MATERIAL TO PROCESS:
****************************************

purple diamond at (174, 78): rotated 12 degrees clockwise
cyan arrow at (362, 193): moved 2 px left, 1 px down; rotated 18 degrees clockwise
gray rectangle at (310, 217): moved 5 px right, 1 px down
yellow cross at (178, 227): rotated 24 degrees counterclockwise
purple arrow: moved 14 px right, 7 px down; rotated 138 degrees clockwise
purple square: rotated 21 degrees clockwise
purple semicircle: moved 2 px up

****************************************

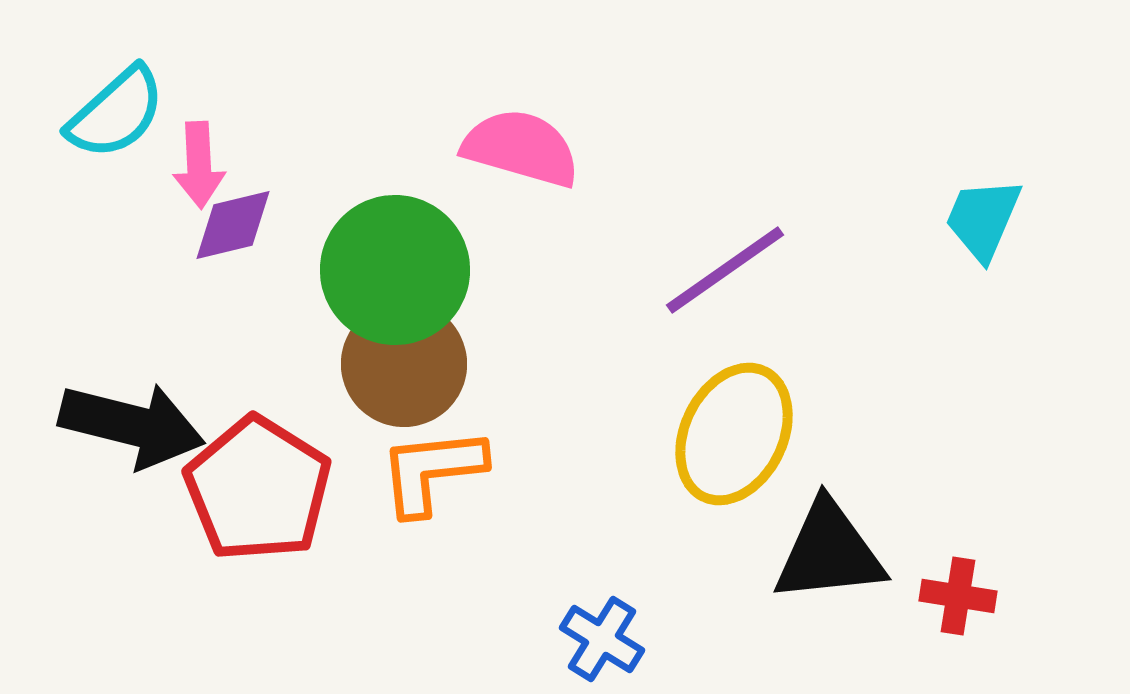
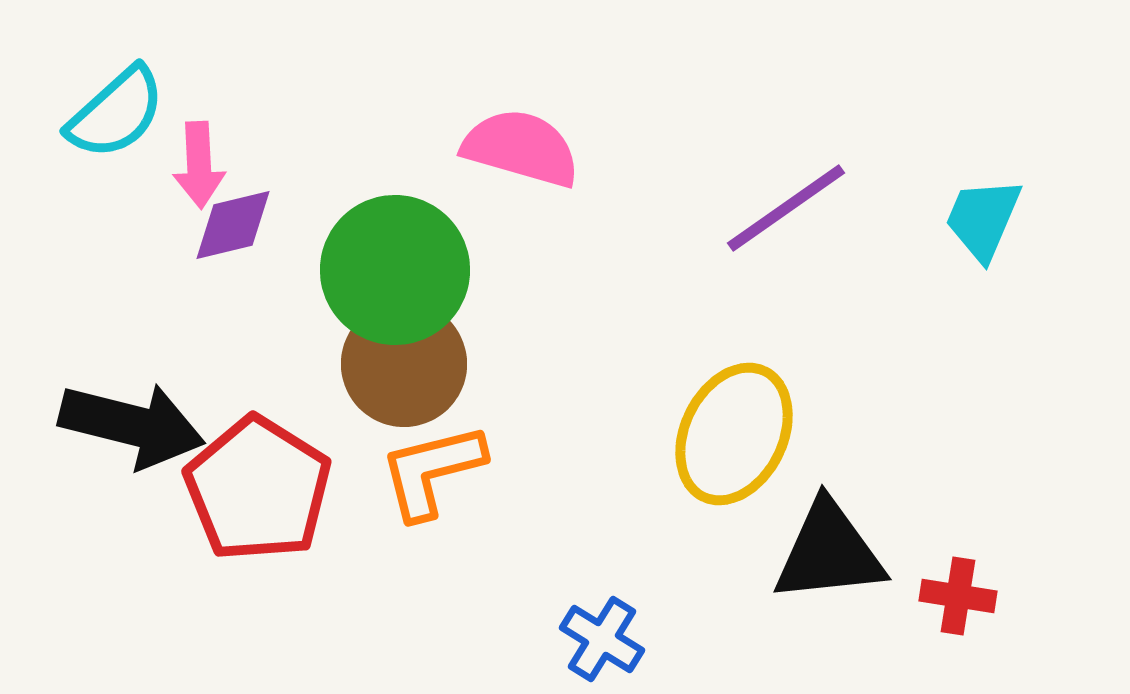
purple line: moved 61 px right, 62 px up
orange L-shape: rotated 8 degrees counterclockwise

****************************************

Give the exact lines, and only those, from the line containing "purple arrow: moved" through the line containing "purple semicircle: moved 2 px up" in the entries above.

purple arrow: moved 14 px right, 7 px down; rotated 138 degrees clockwise
purple square: rotated 21 degrees clockwise
purple semicircle: moved 2 px up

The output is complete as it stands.